[Activity]
Please print every record exactly as it stands, leaving out the pictures.

─── Stored data

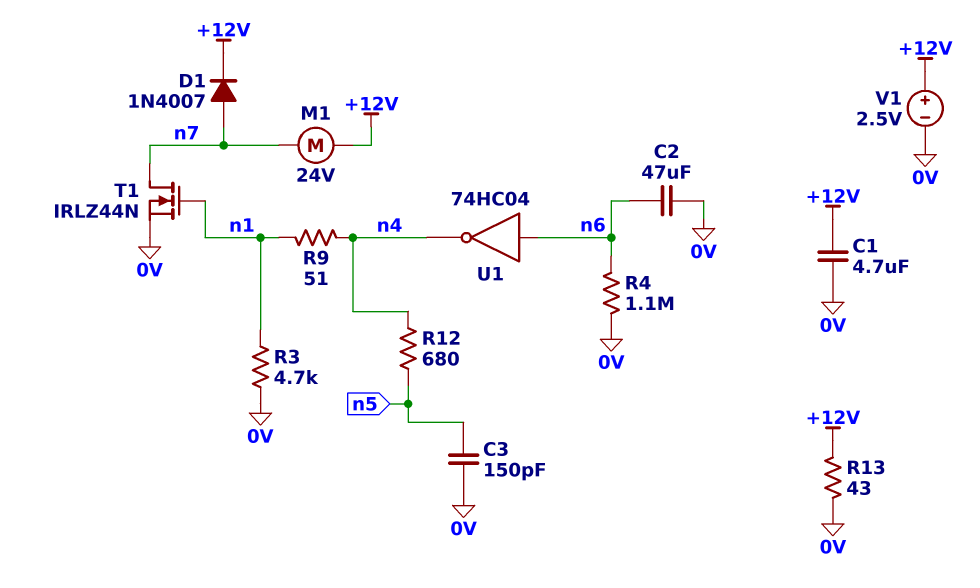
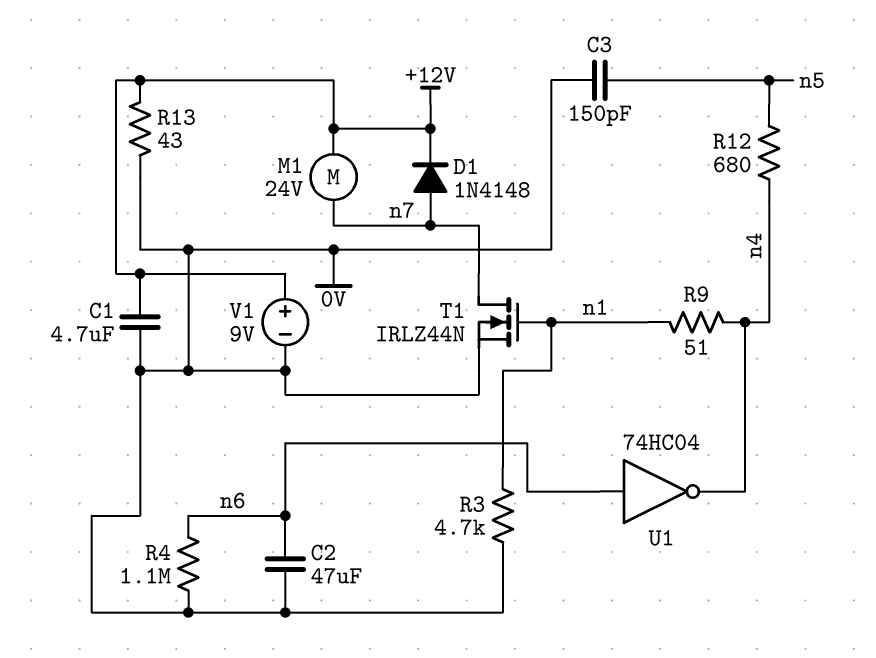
D1: diode 1N4007 (A n7, K +12V) -> diode 1N4148 (A n7, K +12V)
V1: 2.5V (plus +12V, minus 0V) -> 9V (plus +12V, minus 0V)

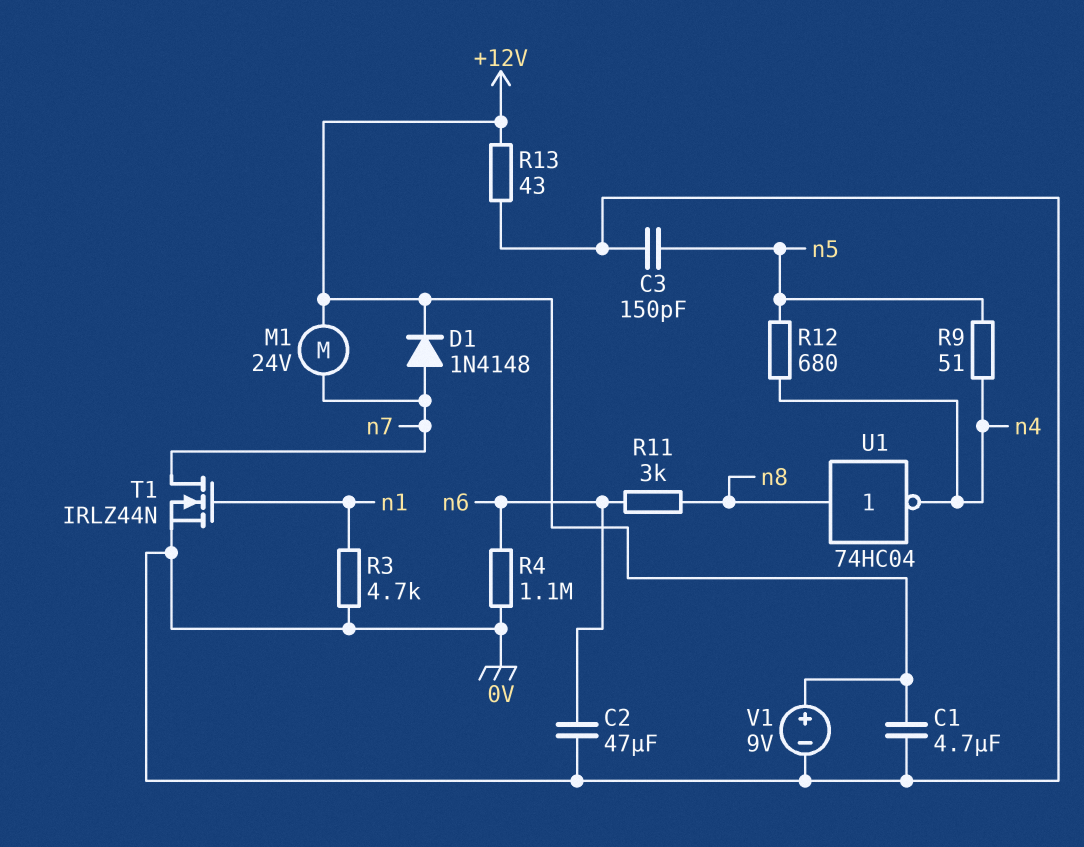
R9: 51 (n1, n4) -> 51 (n4, n5)
R11: none -> 3k (n6, n8)
U1: NOT 74HC04 (in n6, out n4) -> NOT 74HC04 (in n8, out n4)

──────

[Task result]
D1: diode 1N4007 (A n7, K +12V) -> diode 1N4148 (A n7, K +12V)
V1: 2.5V (plus +12V, minus 0V) -> 9V (plus +12V, minus 0V)

R9: 51 (n1, n4) -> 51 (n4, n5)
R11: none -> 3k (n6, n8)
U1: NOT 74HC04 (in n6, out n4) -> NOT 74HC04 (in n8, out n4)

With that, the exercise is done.